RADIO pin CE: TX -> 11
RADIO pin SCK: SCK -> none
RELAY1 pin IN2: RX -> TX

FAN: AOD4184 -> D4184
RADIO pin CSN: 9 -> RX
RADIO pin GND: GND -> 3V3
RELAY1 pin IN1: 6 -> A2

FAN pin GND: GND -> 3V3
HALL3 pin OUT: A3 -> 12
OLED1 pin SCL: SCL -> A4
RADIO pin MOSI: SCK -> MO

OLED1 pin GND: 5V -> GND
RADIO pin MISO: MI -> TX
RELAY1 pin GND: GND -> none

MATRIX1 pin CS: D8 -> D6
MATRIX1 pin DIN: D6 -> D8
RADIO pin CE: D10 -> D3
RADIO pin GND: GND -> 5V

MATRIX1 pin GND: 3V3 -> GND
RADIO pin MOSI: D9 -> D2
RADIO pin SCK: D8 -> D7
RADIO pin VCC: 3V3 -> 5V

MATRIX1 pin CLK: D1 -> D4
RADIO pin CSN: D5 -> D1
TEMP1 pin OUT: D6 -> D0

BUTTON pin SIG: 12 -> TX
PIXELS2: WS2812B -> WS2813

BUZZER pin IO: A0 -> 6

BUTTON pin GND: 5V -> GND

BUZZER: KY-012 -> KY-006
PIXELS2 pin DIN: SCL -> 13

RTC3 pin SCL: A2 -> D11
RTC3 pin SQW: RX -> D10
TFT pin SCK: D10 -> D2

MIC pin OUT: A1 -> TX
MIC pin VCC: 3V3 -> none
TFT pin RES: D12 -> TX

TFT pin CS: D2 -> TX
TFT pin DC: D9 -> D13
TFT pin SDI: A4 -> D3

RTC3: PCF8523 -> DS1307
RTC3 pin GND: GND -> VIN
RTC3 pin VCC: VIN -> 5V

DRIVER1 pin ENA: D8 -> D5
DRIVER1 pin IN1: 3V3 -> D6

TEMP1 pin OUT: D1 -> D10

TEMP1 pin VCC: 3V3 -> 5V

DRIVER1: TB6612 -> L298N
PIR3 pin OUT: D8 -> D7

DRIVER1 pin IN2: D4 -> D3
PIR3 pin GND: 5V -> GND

....

_TASK STATEMENT_
Check each line of the listing for "RADIO". Show those that have it.

_ANSWER_
RADIO pin CE: TX -> 11
RADIO pin SCK: SCK -> none
RADIO pin CSN: 9 -> RX
RADIO pin GND: GND -> 3V3
RADIO pin MOSI: SCK -> MO
RADIO pin MISO: MI -> TX
RADIO pin CE: D10 -> D3
RADIO pin GND: GND -> 5V
RADIO pin MOSI: D9 -> D2
RADIO pin SCK: D8 -> D7
RADIO pin VCC: 3V3 -> 5V
RADIO pin CSN: D5 -> D1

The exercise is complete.